== Work required ==
All records below are to be repeated exactly, with the pictures left out.

==========

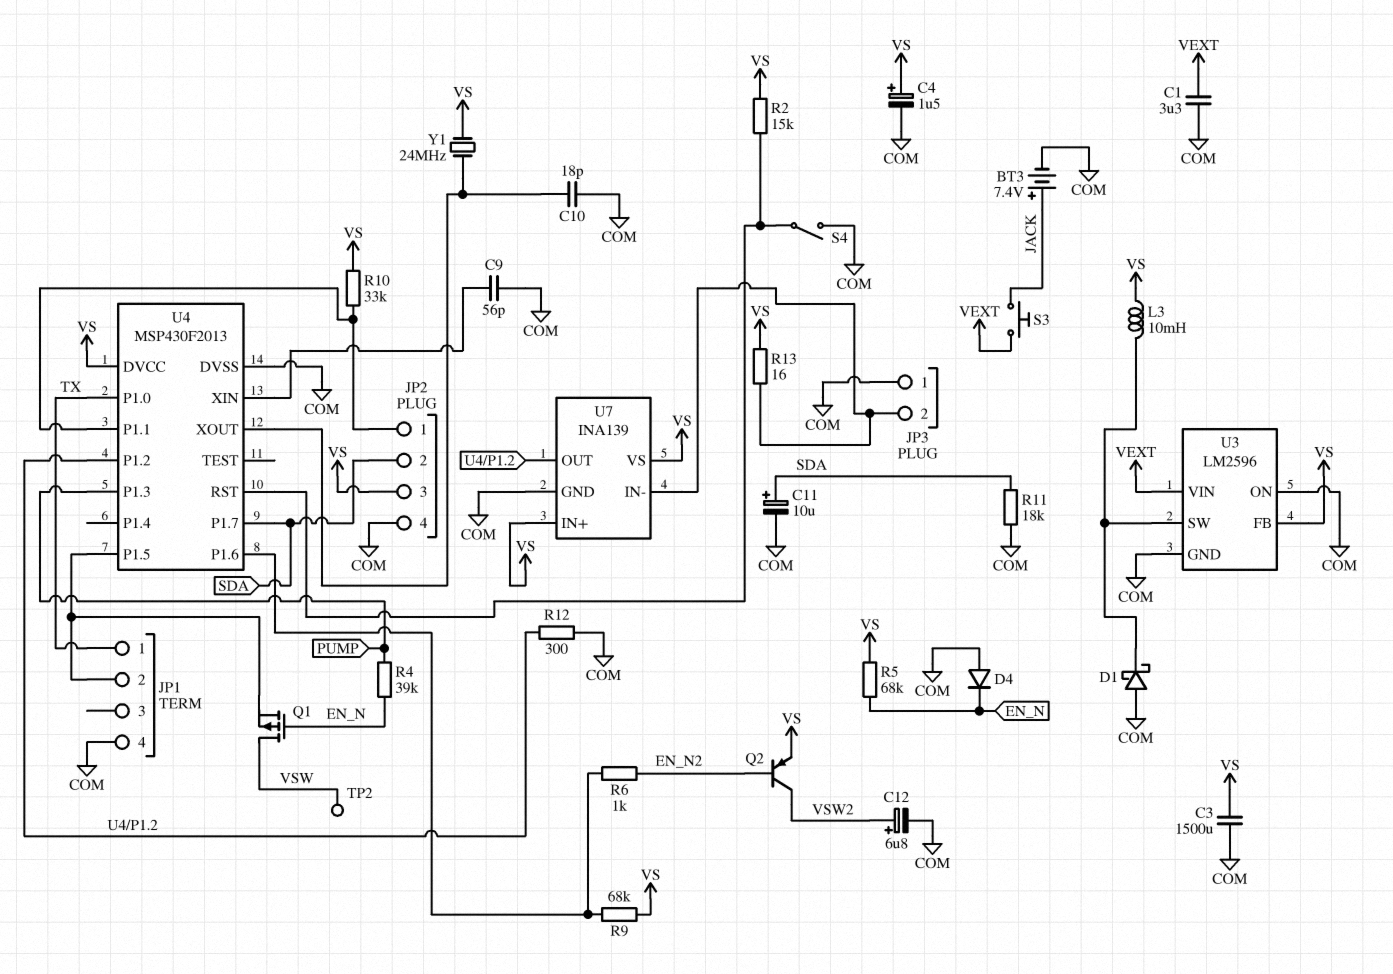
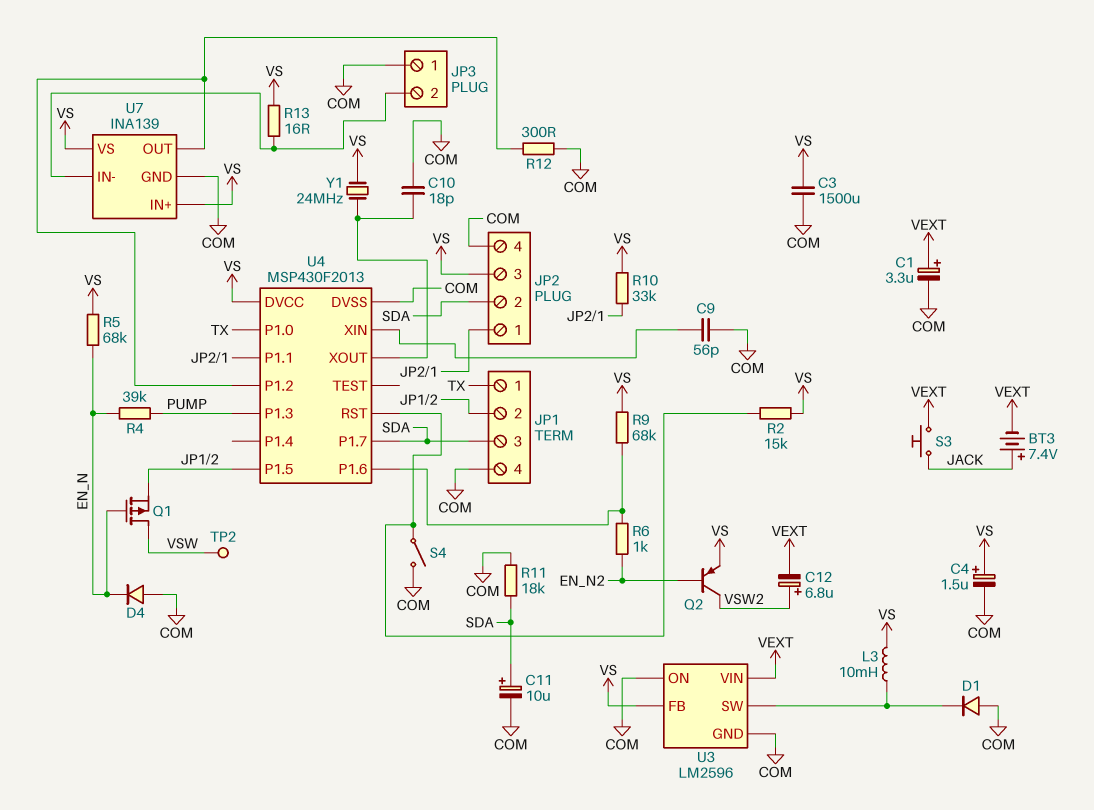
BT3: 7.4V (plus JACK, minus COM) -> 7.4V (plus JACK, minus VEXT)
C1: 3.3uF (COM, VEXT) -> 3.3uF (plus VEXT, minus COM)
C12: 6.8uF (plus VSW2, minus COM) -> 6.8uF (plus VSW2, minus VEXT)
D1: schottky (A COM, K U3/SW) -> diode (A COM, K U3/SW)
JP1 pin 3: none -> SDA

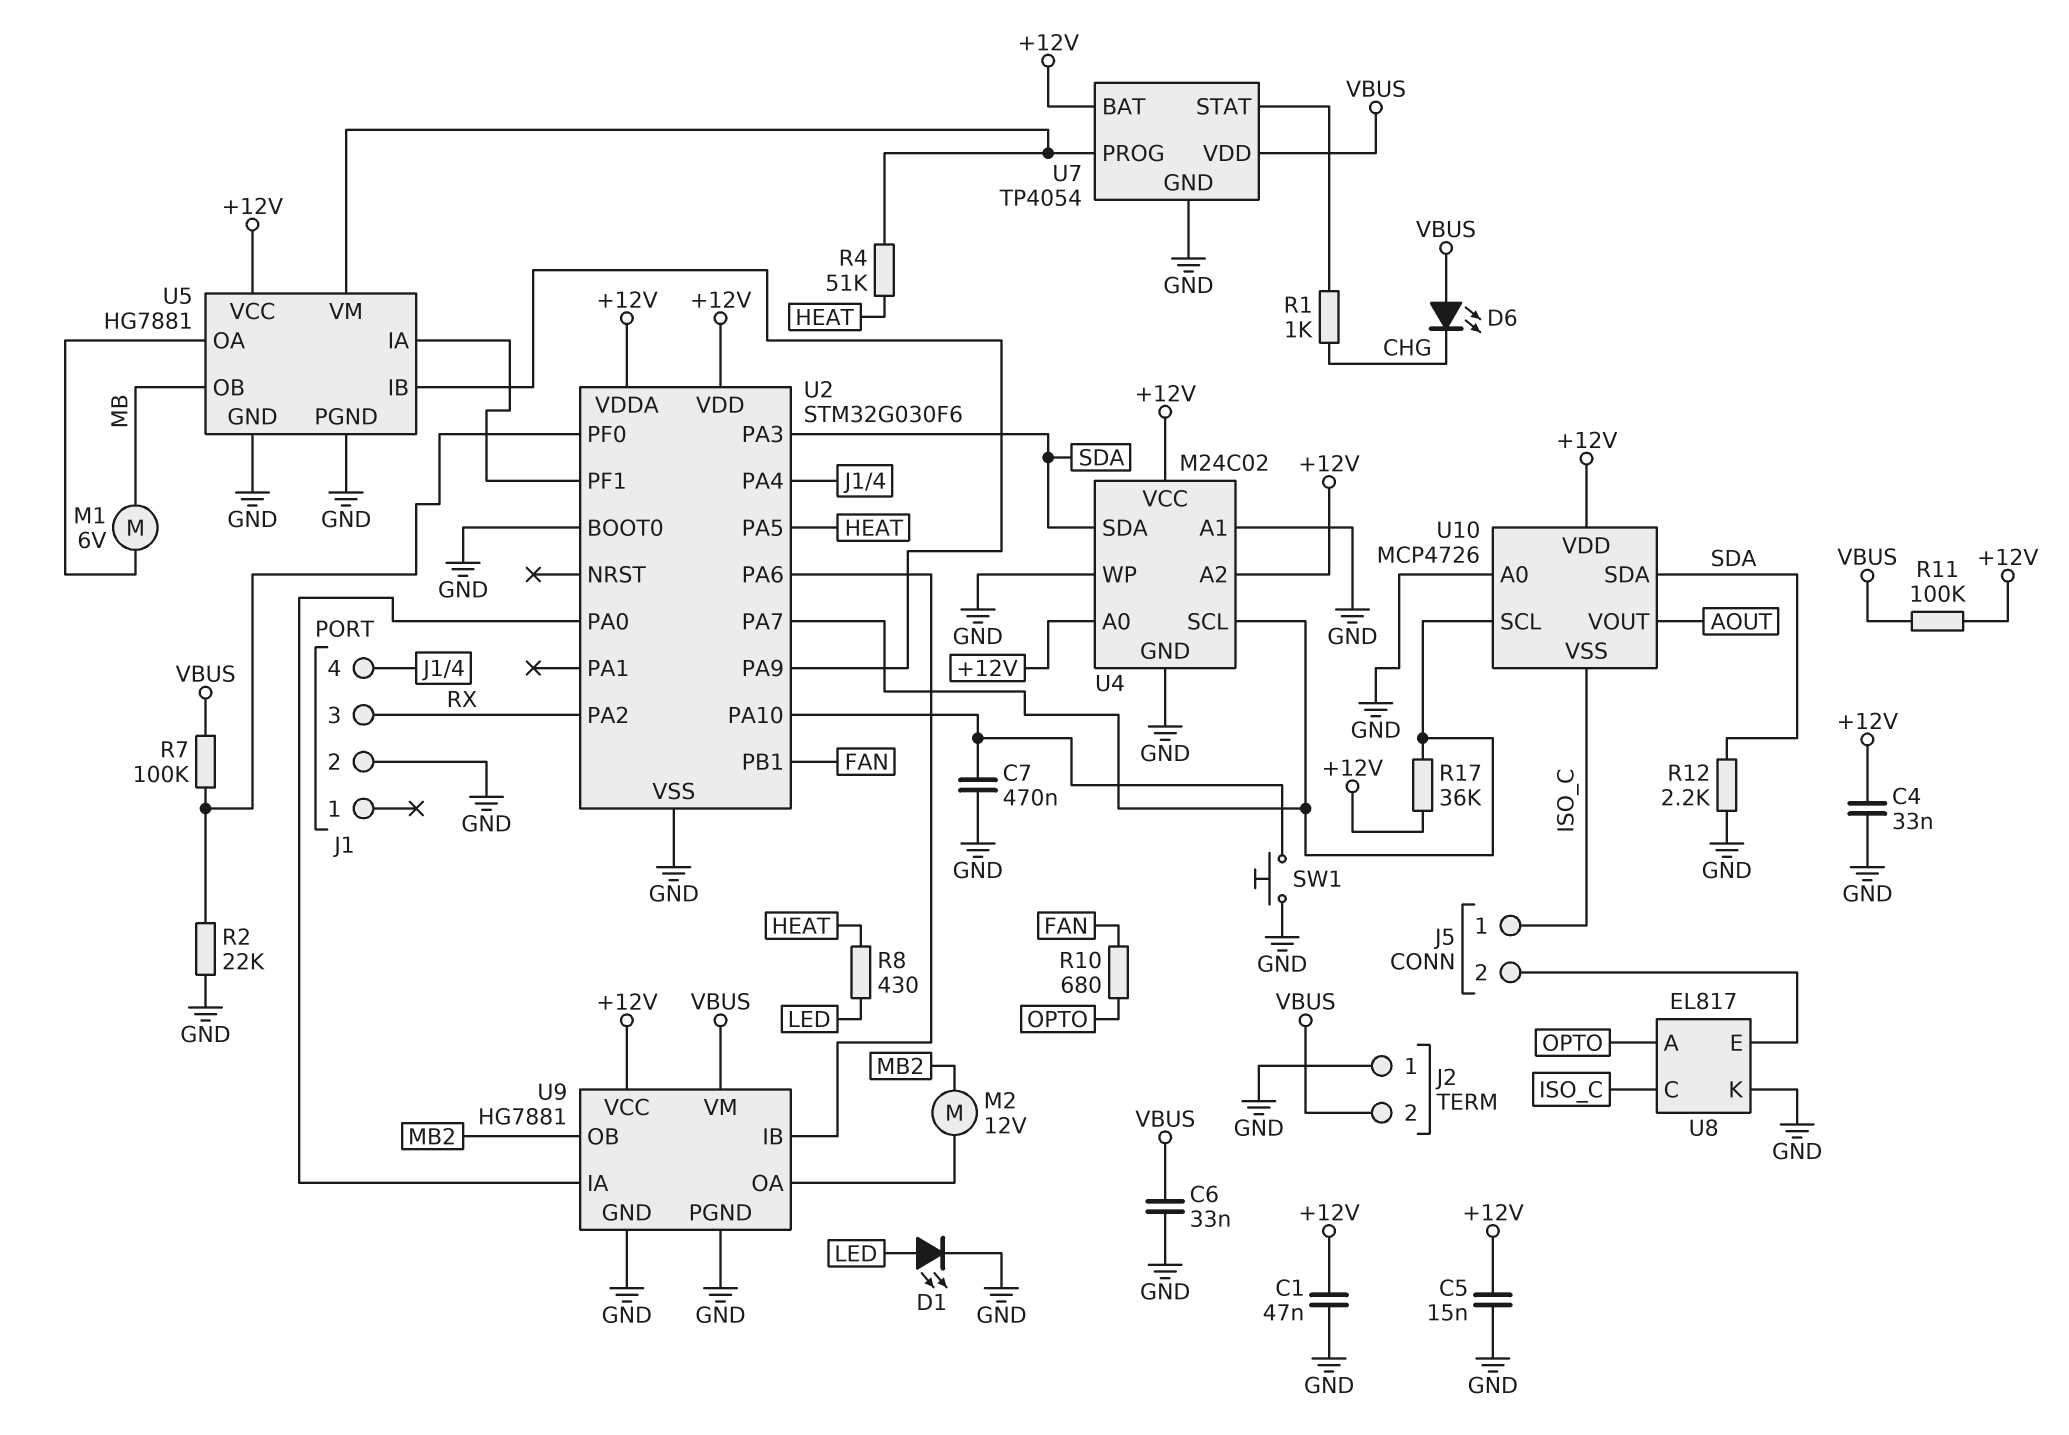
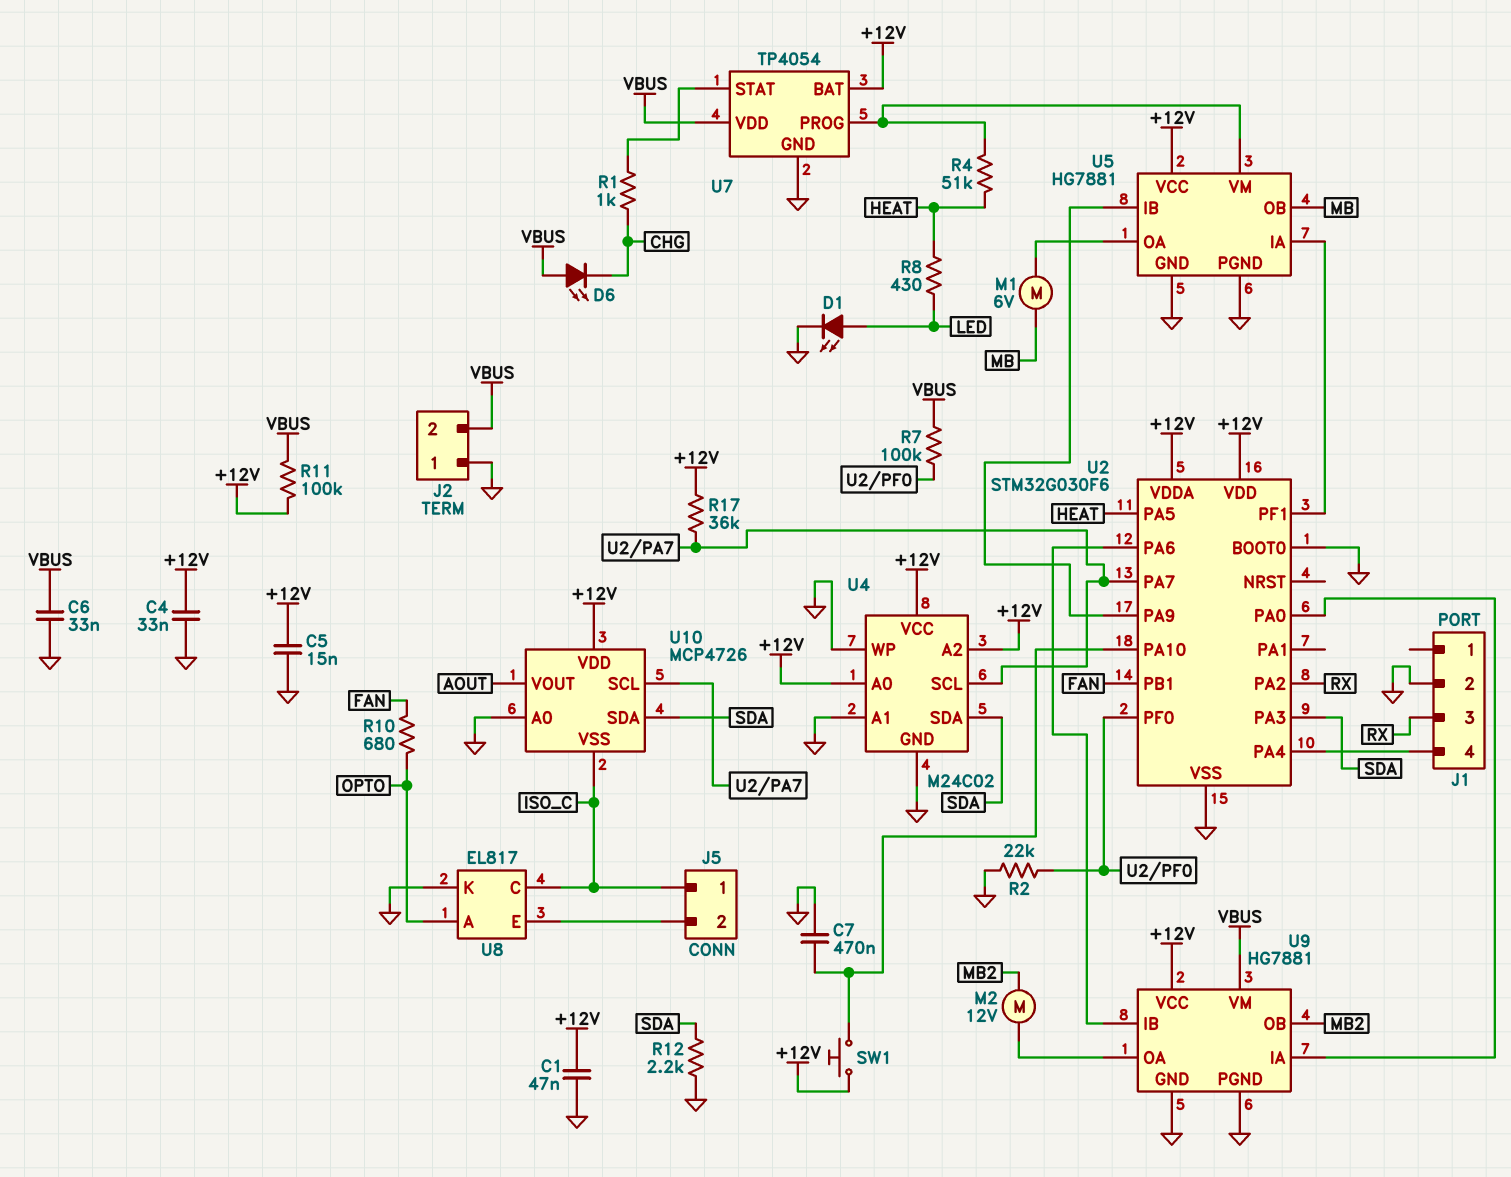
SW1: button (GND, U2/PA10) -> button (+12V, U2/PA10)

==========

== Your solution ==
BT3: 7.4V (plus JACK, minus COM) -> 7.4V (plus JACK, minus VEXT)
C1: 3.3uF (COM, VEXT) -> 3.3uF (plus VEXT, minus COM)
C12: 6.8uF (plus VSW2, minus COM) -> 6.8uF (plus VSW2, minus VEXT)
D1: schottky (A COM, K U3/SW) -> diode (A COM, K U3/SW)
JP1 pin 3: none -> SDA

SW1: button (GND, U2/PA10) -> button (+12V, U2/PA10)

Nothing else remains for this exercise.